PROBLEM DESCRIPTION: Would you please return the lines of the entries below starting at the line that has "green brick C4:C5 level 1 -> none" and ending at the line that has "purple plate G1:G2", both included, exactly as they are?

MATERIAL FOR THE TASK:
↓

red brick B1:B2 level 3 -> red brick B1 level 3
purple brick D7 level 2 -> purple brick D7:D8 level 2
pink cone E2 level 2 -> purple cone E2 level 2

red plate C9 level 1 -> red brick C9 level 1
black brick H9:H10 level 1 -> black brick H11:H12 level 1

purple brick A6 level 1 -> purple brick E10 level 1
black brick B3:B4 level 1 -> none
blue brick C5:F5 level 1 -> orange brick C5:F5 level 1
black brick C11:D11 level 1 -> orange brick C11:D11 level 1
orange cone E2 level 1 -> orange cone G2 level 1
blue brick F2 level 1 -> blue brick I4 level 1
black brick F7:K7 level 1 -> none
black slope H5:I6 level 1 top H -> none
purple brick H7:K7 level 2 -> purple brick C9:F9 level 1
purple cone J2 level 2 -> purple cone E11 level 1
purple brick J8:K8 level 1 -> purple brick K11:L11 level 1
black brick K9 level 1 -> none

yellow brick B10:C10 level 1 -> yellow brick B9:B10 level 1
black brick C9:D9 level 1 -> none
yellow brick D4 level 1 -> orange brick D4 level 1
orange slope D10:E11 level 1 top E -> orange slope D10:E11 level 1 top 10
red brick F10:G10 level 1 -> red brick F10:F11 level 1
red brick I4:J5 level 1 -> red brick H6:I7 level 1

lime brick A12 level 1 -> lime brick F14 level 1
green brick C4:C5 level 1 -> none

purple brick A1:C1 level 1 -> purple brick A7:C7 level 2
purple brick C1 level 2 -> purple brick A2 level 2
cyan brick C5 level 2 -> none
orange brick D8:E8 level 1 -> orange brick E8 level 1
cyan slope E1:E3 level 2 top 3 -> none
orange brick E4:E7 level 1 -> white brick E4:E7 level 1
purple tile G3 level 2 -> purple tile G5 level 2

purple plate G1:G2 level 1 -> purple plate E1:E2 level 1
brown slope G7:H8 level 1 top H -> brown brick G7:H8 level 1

↑

RESPONSE TO THIS EXERCISE:
green brick C4:C5 level 1 -> none

purple brick A1:C1 level 1 -> purple brick A7:C7 level 2
purple brick C1 level 2 -> purple brick A2 level 2
cyan brick C5 level 2 -> none
orange brick D8:E8 level 1 -> orange brick E8 level 1
cyan slope E1:E3 level 2 top 3 -> none
orange brick E4:E7 level 1 -> white brick E4:E7 level 1
purple tile G3 level 2 -> purple tile G5 level 2

purple plate G1:G2 level 1 -> purple plate E1:E2 level 1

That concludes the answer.